### Exercise
Set down the data again in full, keeping every line exactly as it is.

[Object state change records]

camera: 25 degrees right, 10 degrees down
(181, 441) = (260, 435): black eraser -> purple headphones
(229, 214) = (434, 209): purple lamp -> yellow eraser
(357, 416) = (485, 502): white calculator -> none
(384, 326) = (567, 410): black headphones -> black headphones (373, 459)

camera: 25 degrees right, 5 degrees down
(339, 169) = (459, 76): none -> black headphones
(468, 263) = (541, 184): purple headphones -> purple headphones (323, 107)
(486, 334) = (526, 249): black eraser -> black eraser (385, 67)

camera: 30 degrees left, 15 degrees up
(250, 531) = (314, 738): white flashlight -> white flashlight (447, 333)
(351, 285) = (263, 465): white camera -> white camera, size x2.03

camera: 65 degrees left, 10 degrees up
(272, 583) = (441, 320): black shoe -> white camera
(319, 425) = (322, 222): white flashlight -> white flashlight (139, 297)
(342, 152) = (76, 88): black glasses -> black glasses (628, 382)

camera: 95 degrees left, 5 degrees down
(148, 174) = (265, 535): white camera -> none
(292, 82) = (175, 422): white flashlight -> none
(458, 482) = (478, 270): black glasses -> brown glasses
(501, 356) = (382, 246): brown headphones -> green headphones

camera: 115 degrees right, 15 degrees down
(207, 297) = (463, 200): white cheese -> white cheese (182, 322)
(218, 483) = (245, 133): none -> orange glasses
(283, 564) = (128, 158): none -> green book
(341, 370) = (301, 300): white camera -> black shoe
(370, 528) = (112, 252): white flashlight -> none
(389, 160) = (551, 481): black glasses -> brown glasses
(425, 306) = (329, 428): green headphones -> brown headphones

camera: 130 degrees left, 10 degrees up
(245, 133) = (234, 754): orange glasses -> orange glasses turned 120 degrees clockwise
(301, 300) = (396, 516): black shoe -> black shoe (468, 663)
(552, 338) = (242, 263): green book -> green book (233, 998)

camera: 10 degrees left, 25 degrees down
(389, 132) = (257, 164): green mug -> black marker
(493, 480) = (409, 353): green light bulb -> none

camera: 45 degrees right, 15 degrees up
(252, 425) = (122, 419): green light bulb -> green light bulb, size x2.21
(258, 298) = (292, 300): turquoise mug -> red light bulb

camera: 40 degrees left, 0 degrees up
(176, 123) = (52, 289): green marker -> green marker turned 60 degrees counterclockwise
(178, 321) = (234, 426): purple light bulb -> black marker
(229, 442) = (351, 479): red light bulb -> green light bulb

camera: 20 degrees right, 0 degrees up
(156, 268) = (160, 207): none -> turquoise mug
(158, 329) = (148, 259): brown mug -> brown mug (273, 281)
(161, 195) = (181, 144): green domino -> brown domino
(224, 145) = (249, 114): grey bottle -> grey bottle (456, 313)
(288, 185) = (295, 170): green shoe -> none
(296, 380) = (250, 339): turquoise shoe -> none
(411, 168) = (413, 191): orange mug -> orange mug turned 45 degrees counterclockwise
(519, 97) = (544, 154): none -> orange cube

### Written solution
camera: 25 degrees right, 10 degrees down
(181, 441) = (260, 435): black eraser -> purple headphones
(229, 214) = (434, 209): purple lamp -> yellow eraser
(357, 416) = (485, 502): white calculator -> none
(384, 326) = (567, 410): black headphones -> black headphones (373, 459)

camera: 25 degrees right, 5 degrees down
(339, 169) = (459, 76): none -> black headphones
(468, 263) = (541, 184): purple headphones -> purple headphones (323, 107)
(486, 334) = (526, 249): black eraser -> black eraser (385, 67)

camera: 30 degrees left, 15 degrees up
(250, 531) = (314, 738): white flashlight -> white flashlight (447, 333)
(351, 285) = (263, 465): white camera -> white camera, size x2.03

camera: 65 degrees left, 10 degrees up
(272, 583) = (441, 320): black shoe -> white camera
(319, 425) = (322, 222): white flashlight -> white flashlight (139, 297)
(342, 152) = (76, 88): black glasses -> black glasses (628, 382)

camera: 95 degrees left, 5 degrees down
(148, 174) = (265, 535): white camera -> none
(292, 82) = (175, 422): white flashlight -> none
(458, 482) = (478, 270): black glasses -> brown glasses
(501, 356) = (382, 246): brown headphones -> green headphones

camera: 115 degrees right, 15 degrees down
(207, 297) = (463, 200): white cheese -> white cheese (182, 322)
(218, 483) = (245, 133): none -> orange glasses
(283, 564) = (128, 158): none -> green book
(341, 370) = (301, 300): white camera -> black shoe
(370, 528) = (112, 252): white flashlight -> none
(389, 160) = (551, 481): black glasses -> brown glasses
(425, 306) = (329, 428): green headphones -> brown headphones

camera: 130 degrees left, 10 degrees up
(245, 133) = (234, 754): orange glasses -> orange glasses turned 120 degrees clockwise
(301, 300) = (396, 516): black shoe -> black shoe (468, 663)
(552, 338) = (242, 263): green book -> green book (233, 998)

camera: 10 degrees left, 25 degrees down
(389, 132) = (257, 164): green mug -> black marker
(493, 480) = (409, 353): green light bulb -> none

camera: 45 degrees right, 15 degrees up
(252, 425) = (122, 419): green light bulb -> green light bulb, size x2.21
(258, 298) = (292, 300): turquoise mug -> red light bulb

camera: 40 degrees left, 0 degrees up
(176, 123) = (52, 289): green marker -> green marker turned 60 degrees counterclockwise
(178, 321) = (234, 426): purple light bulb -> black marker
(229, 442) = (351, 479): red light bulb -> green light bulb

camera: 20 degrees right, 0 degrees up
(156, 268) = (160, 207): none -> turquoise mug
(158, 329) = (148, 259): brown mug -> brown mug (273, 281)
(161, 195) = (181, 144): green domino -> brown domino
(224, 145) = (249, 114): grey bottle -> grey bottle (456, 313)
(288, 185) = (295, 170): green shoe -> none
(296, 380) = (250, 339): turquoise shoe -> none
(411, 168) = (413, 191): orange mug -> orange mug turned 45 degrees counterclockwise
(519, 97) = (544, 154): none -> orange cube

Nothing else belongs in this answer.